▸ **Work instruction**
Copy out, exactly and with nothing else, the stretch of lines that starts at the line containing "yellow spool [473,468,514,532]" and finishes at the end of the data.

Content starts

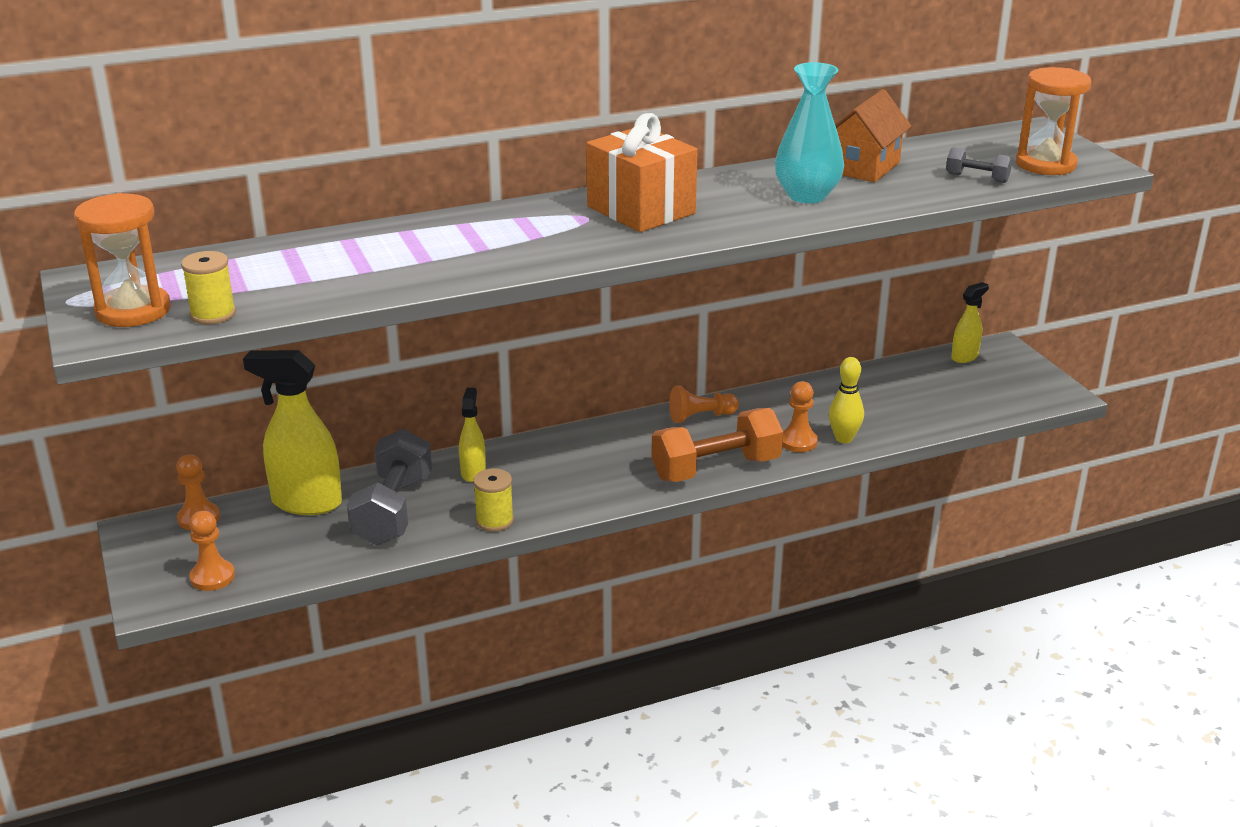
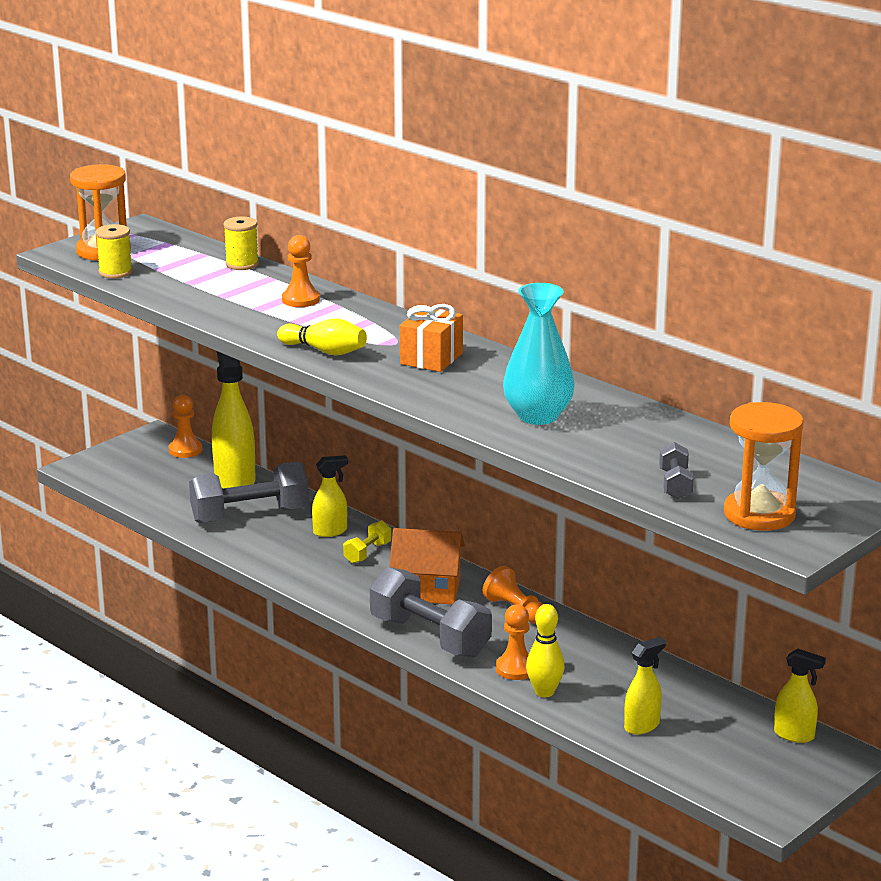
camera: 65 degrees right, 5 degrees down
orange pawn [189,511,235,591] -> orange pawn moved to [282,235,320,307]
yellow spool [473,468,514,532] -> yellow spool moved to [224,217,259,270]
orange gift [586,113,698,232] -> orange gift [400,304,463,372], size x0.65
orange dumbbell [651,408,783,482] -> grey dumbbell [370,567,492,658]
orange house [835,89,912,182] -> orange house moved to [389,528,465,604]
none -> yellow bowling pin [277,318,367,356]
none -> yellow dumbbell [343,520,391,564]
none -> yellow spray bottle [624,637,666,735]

Content ends

▸ **Written answer**
yellow spool [473,468,514,532] -> yellow spool moved to [224,217,259,270]
orange gift [586,113,698,232] -> orange gift [400,304,463,372], size x0.65
orange dumbbell [651,408,783,482] -> grey dumbbell [370,567,492,658]
orange house [835,89,912,182] -> orange house moved to [389,528,465,604]
none -> yellow bowling pin [277,318,367,356]
none -> yellow dumbbell [343,520,391,564]
none -> yellow spray bottle [624,637,666,735]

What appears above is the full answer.